Every line below that holds the word "blue" must be listed.

—————

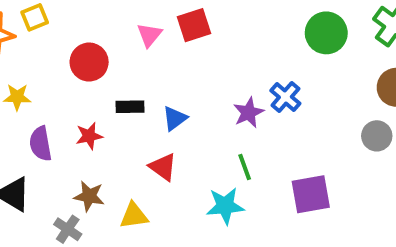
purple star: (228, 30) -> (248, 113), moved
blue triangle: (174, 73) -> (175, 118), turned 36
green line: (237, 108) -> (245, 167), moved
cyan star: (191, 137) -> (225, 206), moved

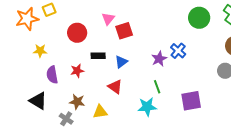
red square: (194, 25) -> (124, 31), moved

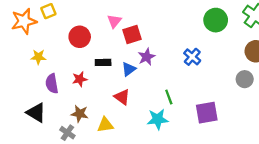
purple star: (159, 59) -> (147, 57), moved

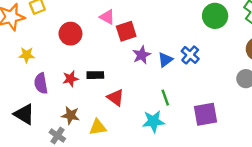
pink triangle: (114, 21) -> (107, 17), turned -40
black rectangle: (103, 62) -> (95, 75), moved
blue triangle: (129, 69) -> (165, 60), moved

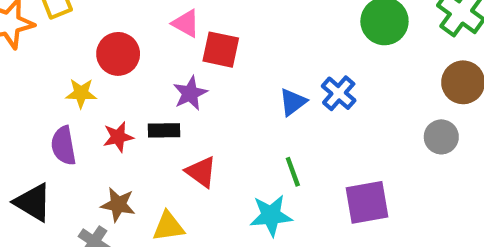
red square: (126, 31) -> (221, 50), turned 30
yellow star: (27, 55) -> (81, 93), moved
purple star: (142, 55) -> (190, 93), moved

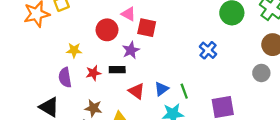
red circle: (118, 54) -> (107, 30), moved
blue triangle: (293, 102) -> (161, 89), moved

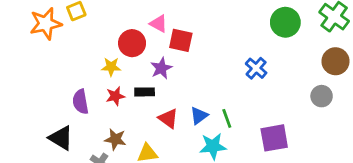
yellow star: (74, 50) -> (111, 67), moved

—————

◆ **Written solution**:
blue triangle: (174, 73) -> (175, 118), turned 36
blue triangle: (129, 69) -> (165, 60), moved
blue triangle: (293, 102) -> (161, 89), moved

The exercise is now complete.